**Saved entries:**

_ _ _ _ _ _ _

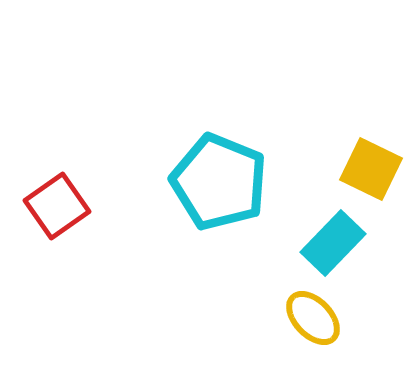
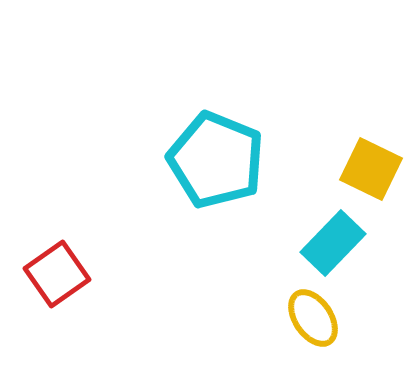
cyan pentagon: moved 3 px left, 22 px up
red square: moved 68 px down
yellow ellipse: rotated 10 degrees clockwise
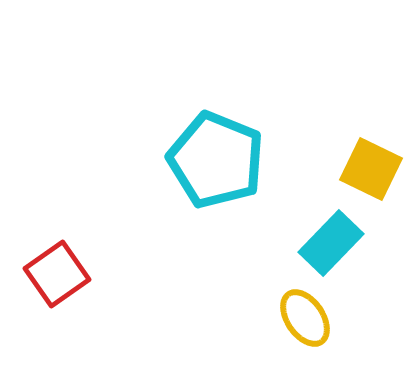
cyan rectangle: moved 2 px left
yellow ellipse: moved 8 px left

_ _ _ _ _ _ _

**DESCRIPTION OF THE TASK:**
Copy every line of the material above word for word, leaving the pictures out of your answer.

**RESULT BELOW:**
cyan pentagon: moved 3 px left, 22 px up
red square: moved 68 px down
yellow ellipse: rotated 10 degrees clockwise
cyan rectangle: moved 2 px left
yellow ellipse: moved 8 px left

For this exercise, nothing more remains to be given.